YOUR TASK
Please return the listing exactly as it stands, skipping any pictures.

Content starts

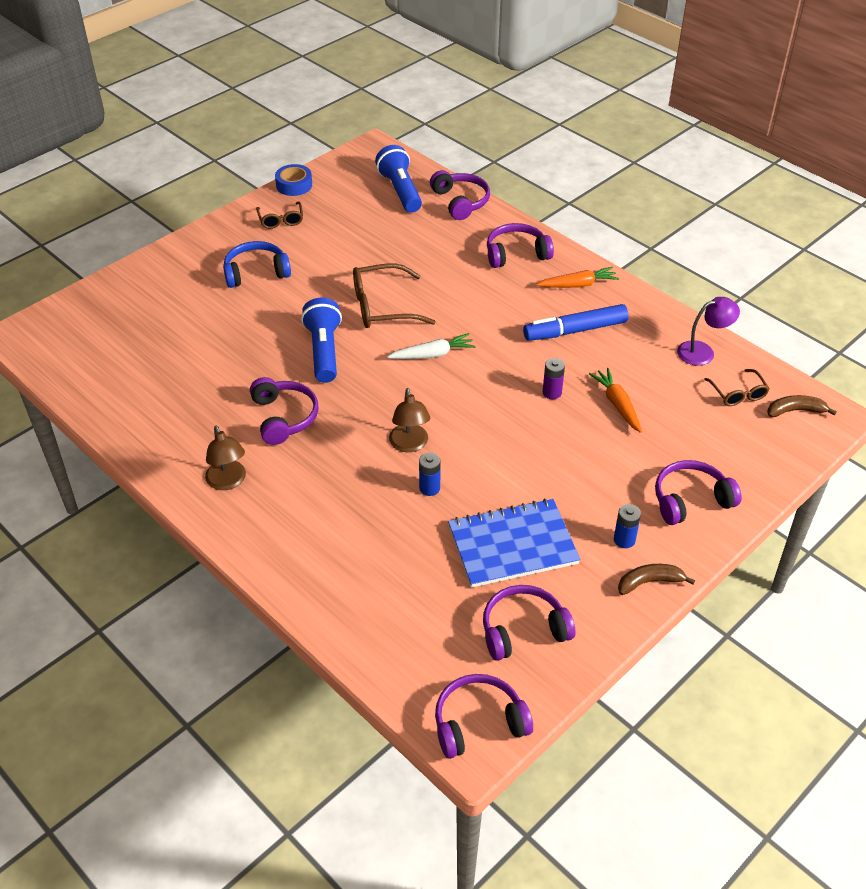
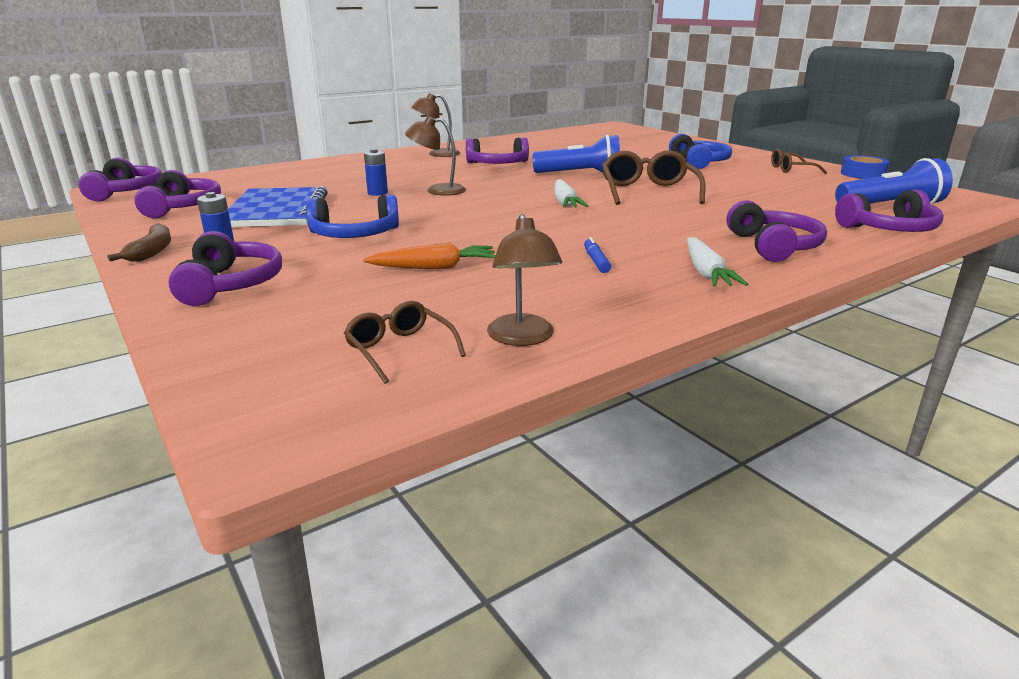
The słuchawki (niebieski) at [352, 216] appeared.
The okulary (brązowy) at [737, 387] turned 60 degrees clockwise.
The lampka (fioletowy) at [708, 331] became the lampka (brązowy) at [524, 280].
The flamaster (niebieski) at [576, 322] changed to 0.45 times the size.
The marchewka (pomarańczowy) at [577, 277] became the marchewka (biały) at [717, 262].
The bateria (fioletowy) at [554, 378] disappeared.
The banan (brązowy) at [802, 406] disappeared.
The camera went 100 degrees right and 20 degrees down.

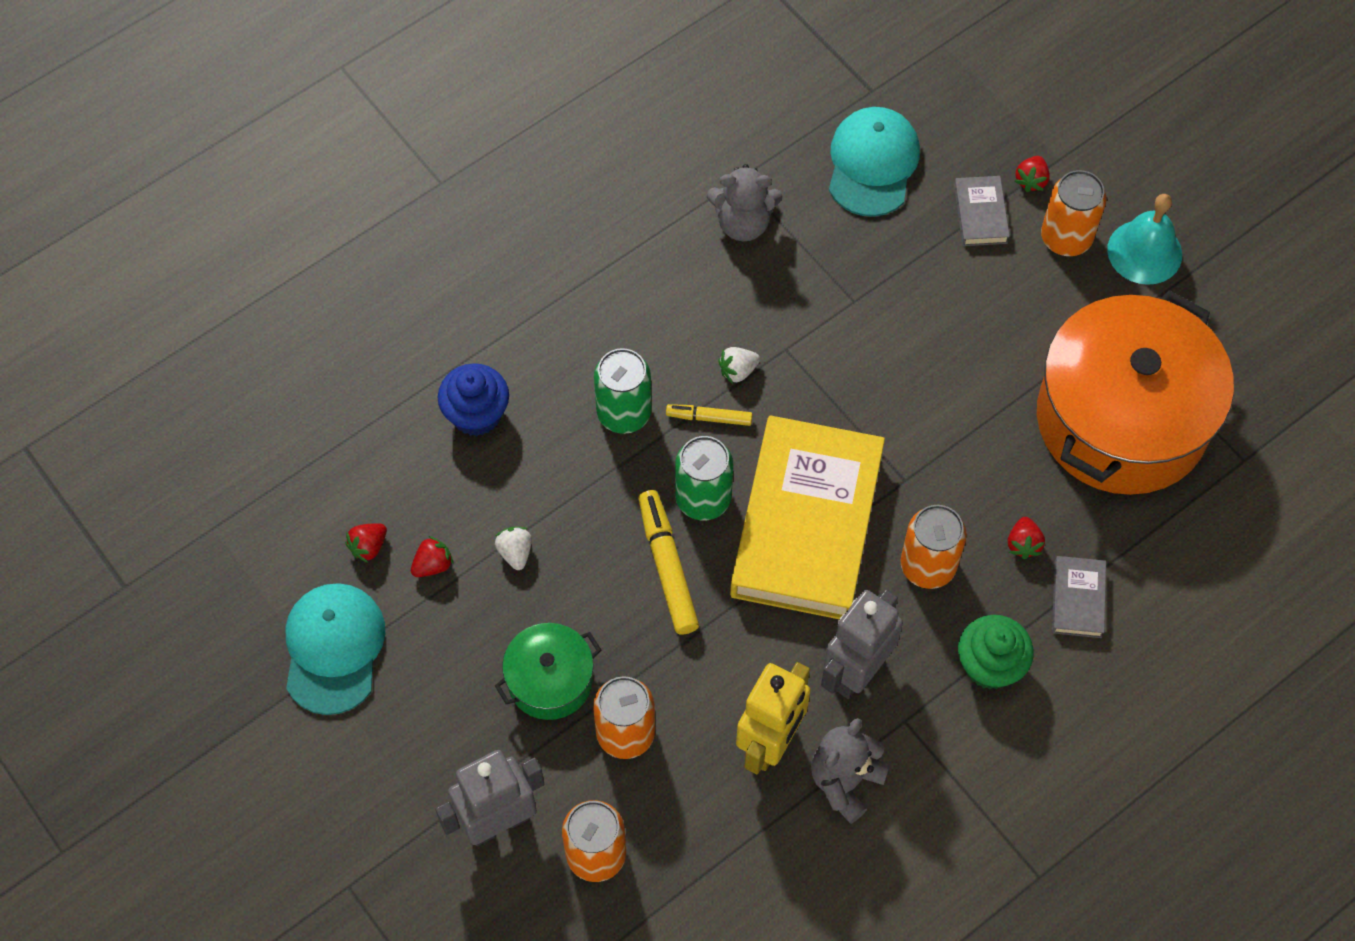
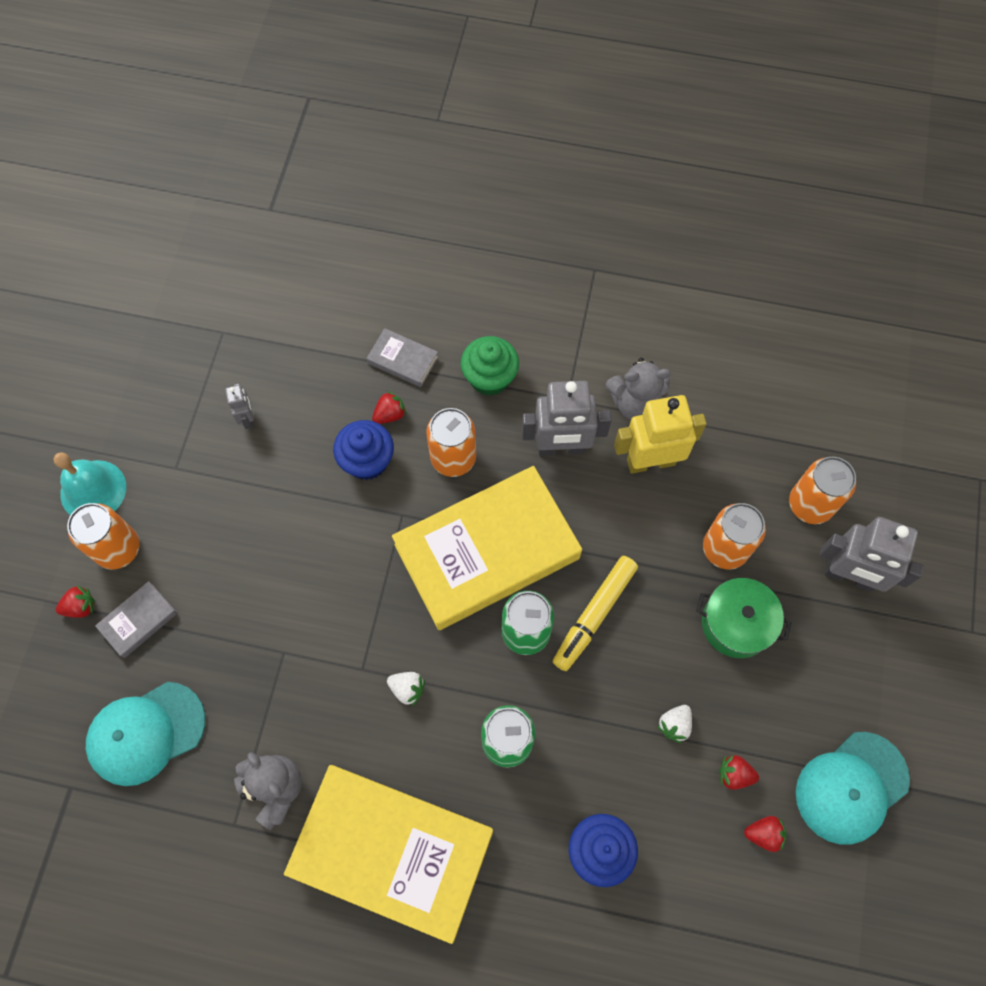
The garnek (pomarańczowy) at [1135, 392] was replaced by the robot (szary) at [239, 406].
The książka (żółty) at [388, 854] appeared.
The muffinka (niebieski) at [363, 450] appeared.
The książka (szary) at [1079, 597] turned 60 degrees clockwise.
The flamaster (żółty) at [709, 415] disappeared.
The camera went 130 degrees left and 5 degrees up.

Content ends

YOUR SOLUTION
The słuchawki (niebieski) at [352, 216] appeared.
The okulary (brązowy) at [737, 387] turned 60 degrees clockwise.
The lampka (fioletowy) at [708, 331] became the lampka (brązowy) at [524, 280].
The flamaster (niebieski) at [576, 322] changed to 0.45 times the size.
The marchewka (pomarańczowy) at [577, 277] became the marchewka (biały) at [717, 262].
The bateria (fioletowy) at [554, 378] disappeared.
The banan (brązowy) at [802, 406] disappeared.
The camera went 100 degrees right and 20 degrees down.

The garnek (pomarańczowy) at [1135, 392] was replaced by the robot (szary) at [239, 406].
The książka (żółty) at [388, 854] appeared.
The muffinka (niebieski) at [363, 450] appeared.
The książka (szary) at [1079, 597] turned 60 degrees clockwise.
The flamaster (żółty) at [709, 415] disappeared.
The camera went 130 degrees left and 5 degrees up.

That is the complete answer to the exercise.